TO DO> Search the entries below. Return every line that has "black" in it.

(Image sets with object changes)
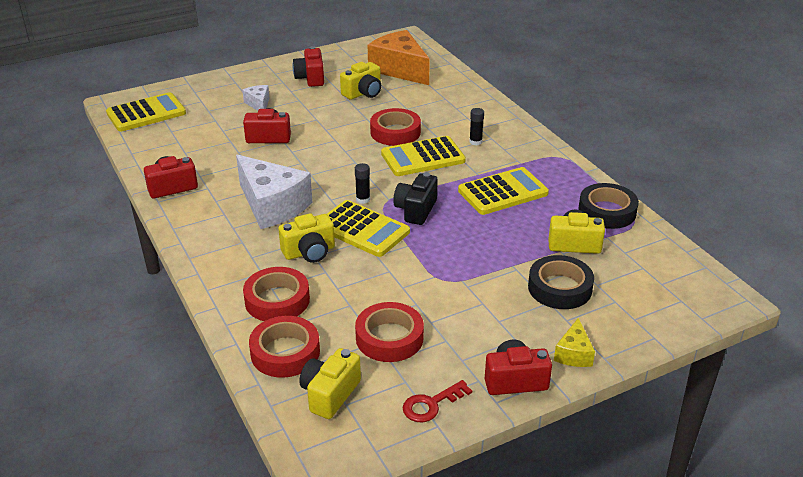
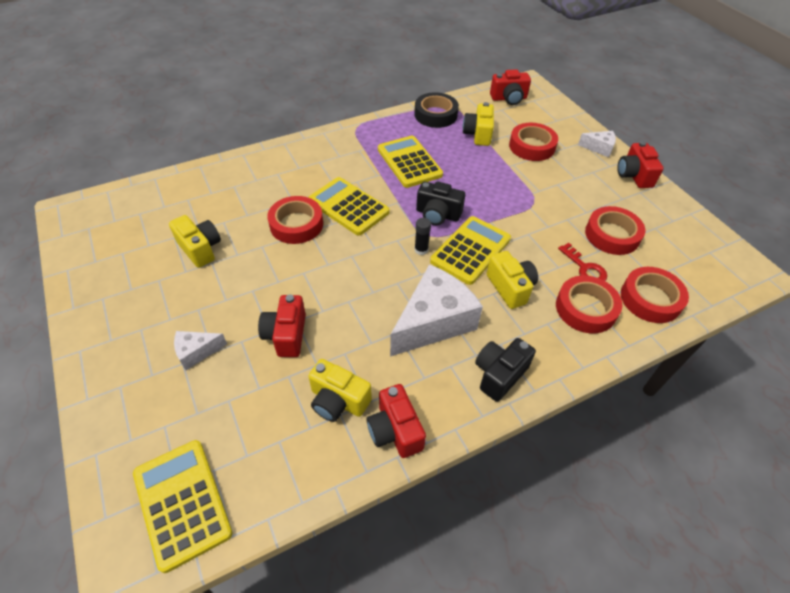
camera: 90 degrees left, 15 degrees up
(209, 239) = (499, 374): none -> black camera
(310, 78) = (141, 299): red camera -> red camera (509, 98)
(330, 394) = (686, 269): yellow camera -> yellow camera (338, 401)
(399, 69) = (153, 217): orange cheese -> none
(423, 157) = (348, 206): yellow calculator -> yellow calculator turned 150 degrees clockwise
(431, 404) = (673, 215): red key -> red key (585, 268)
(475, 142) = (324, 171): black glue stick -> none
(560, 288) = (532, 146): black tape -> red tape
(574, 354) = (599, 148): yellow cheese -> white cheese

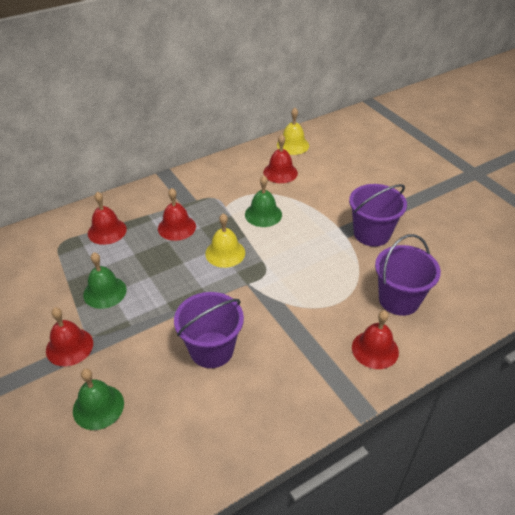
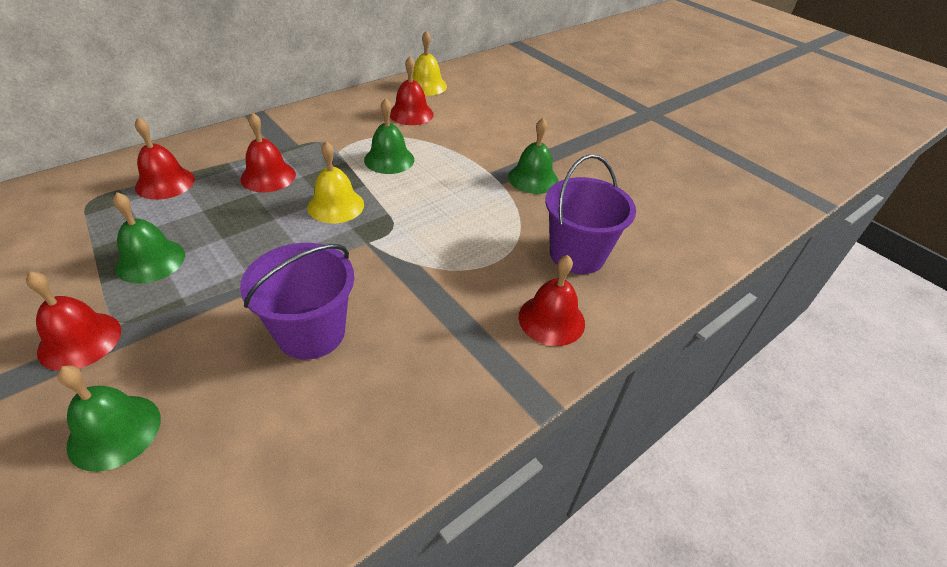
camera: 10 degrees left, 0 degrees up
(371, 233) = (533, 178): purple bucket -> green bell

RESPONSE>
(209, 239) = (499, 374): none -> black camera
(475, 142) = (324, 171): black glue stick -> none
(560, 288) = (532, 146): black tape -> red tape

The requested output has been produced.